**PROBLEM DETAILS**
Please repeat the lines below, exactly and only, from the one that holds "IC14: NOT (in" through the one that holds "TP2: none -> test point (Y16)".

*** DATA FOR PROCESSING Section Begins ***

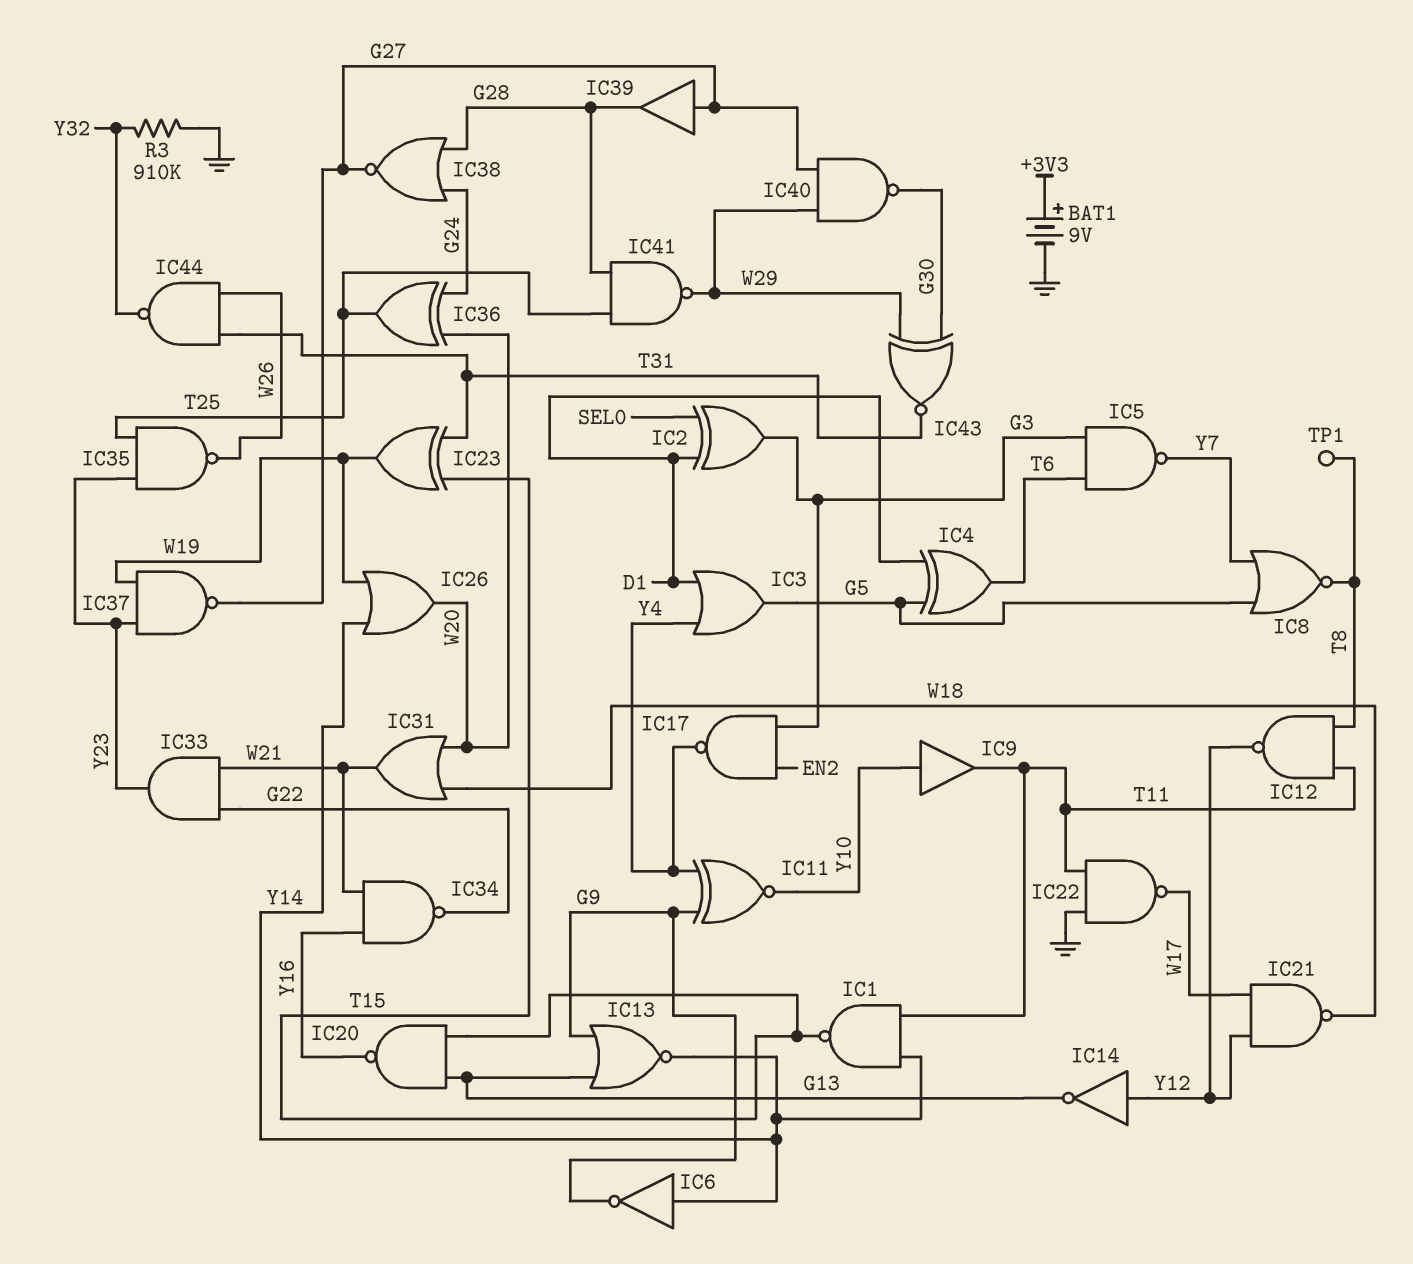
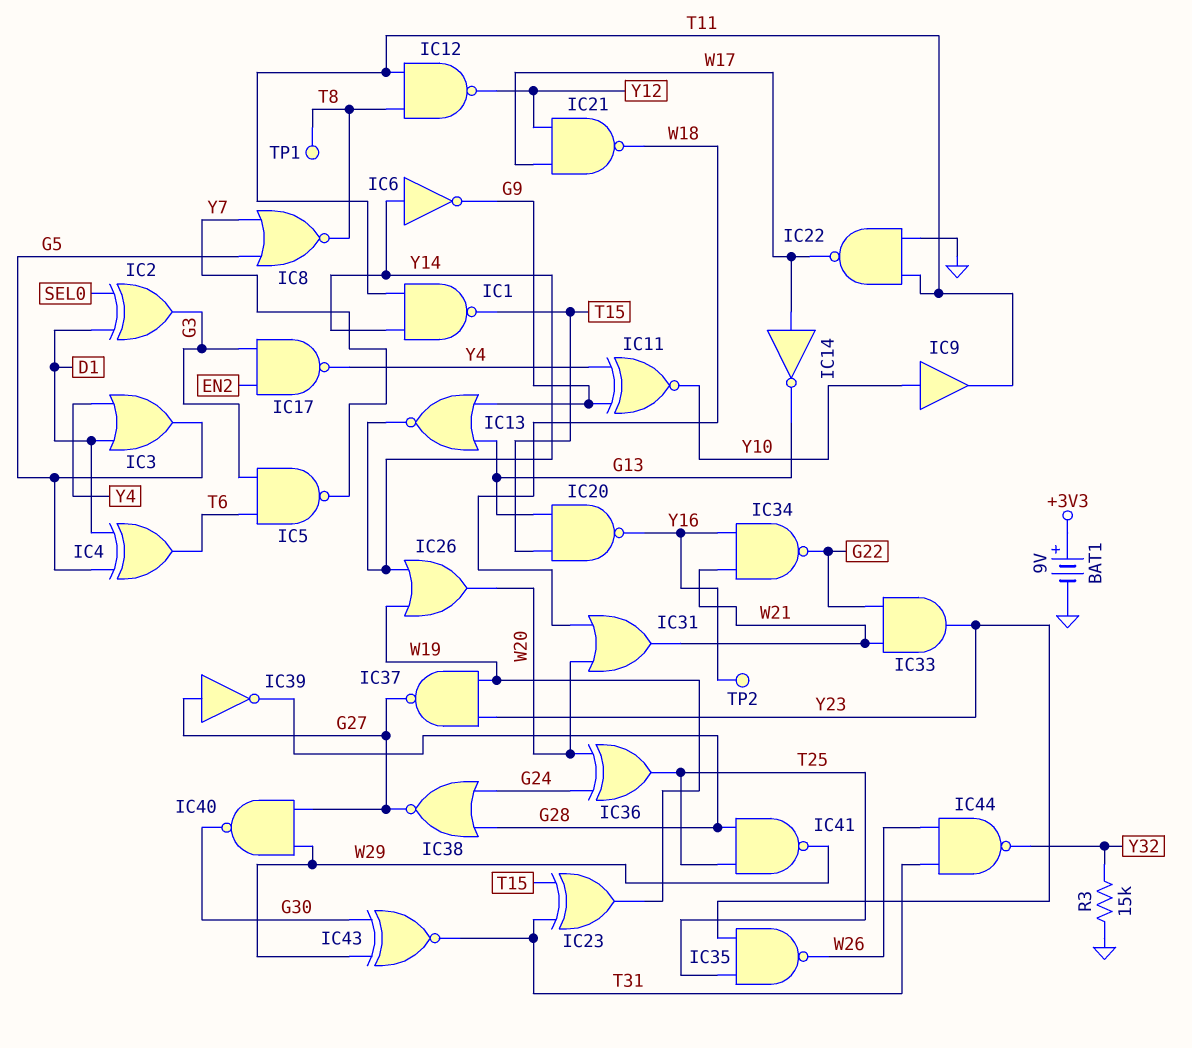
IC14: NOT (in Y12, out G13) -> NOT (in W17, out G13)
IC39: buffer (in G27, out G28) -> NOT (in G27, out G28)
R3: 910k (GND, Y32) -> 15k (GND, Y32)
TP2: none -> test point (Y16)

*** DATA FOR PROCESSING Section Ends ***
*** DATA FOR PROCESSING Section Begins ***

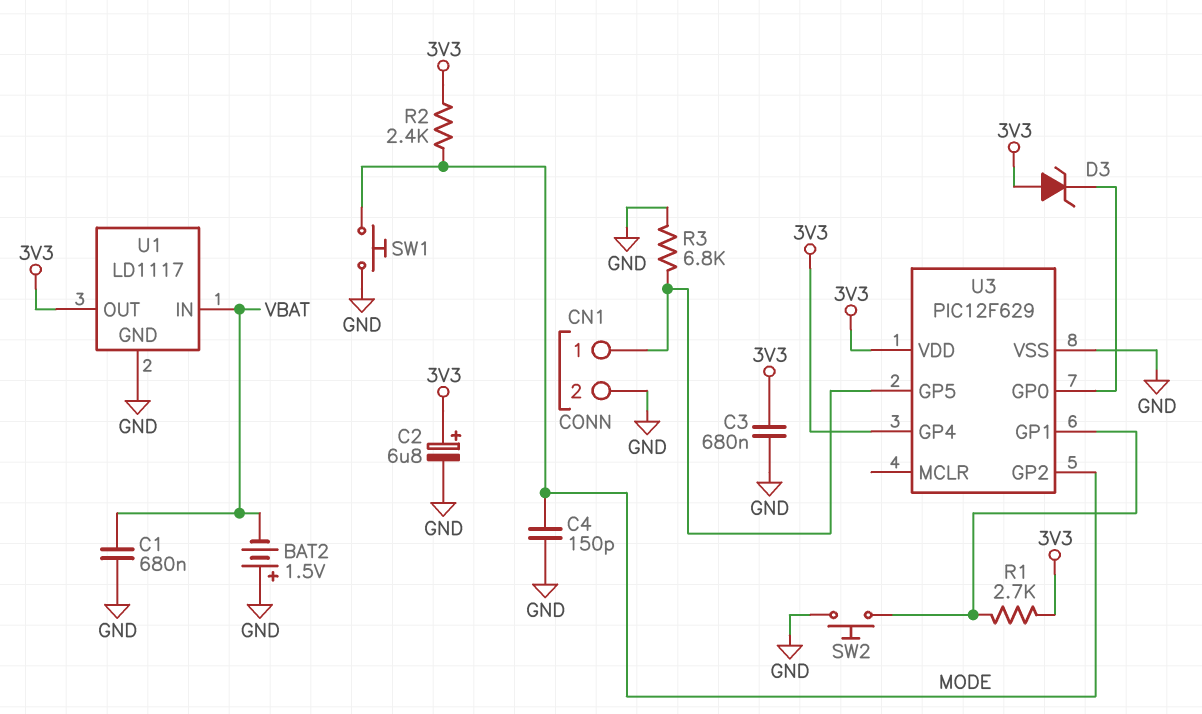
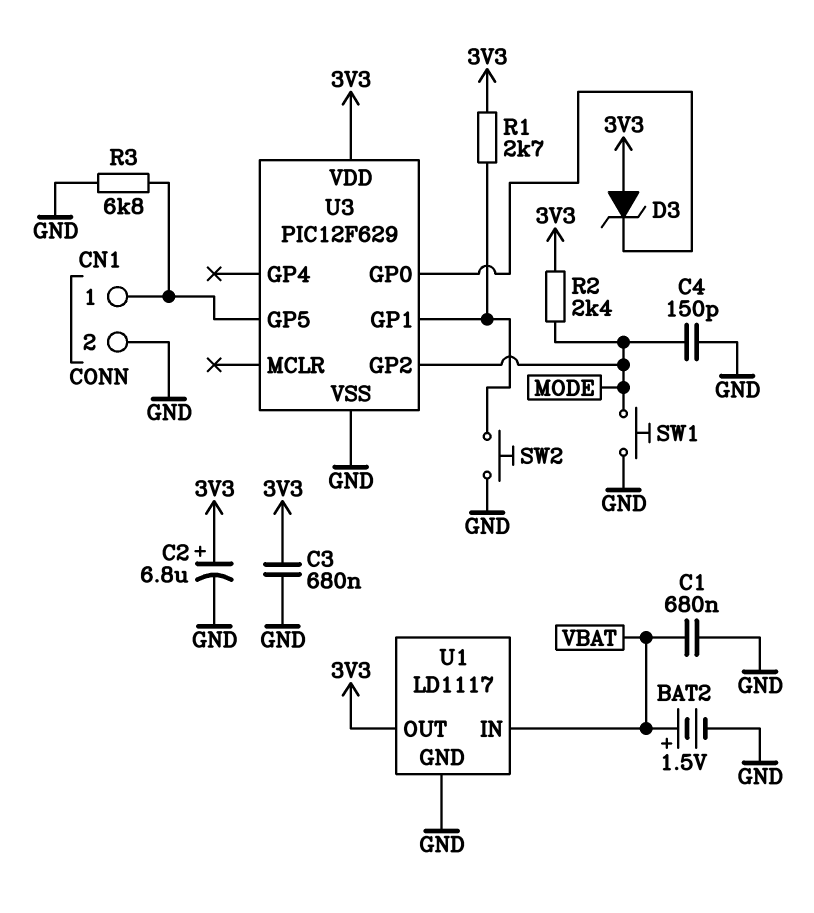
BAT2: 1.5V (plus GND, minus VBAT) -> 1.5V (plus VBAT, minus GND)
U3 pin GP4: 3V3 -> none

*** DATA FOR PROCESSING Section Ends ***

**OUTPUT FOR THIS TASK**
IC14: NOT (in Y12, out G13) -> NOT (in W17, out G13)
IC39: buffer (in G27, out G28) -> NOT (in G27, out G28)
R3: 910k (GND, Y32) -> 15k (GND, Y32)
TP2: none -> test point (Y16)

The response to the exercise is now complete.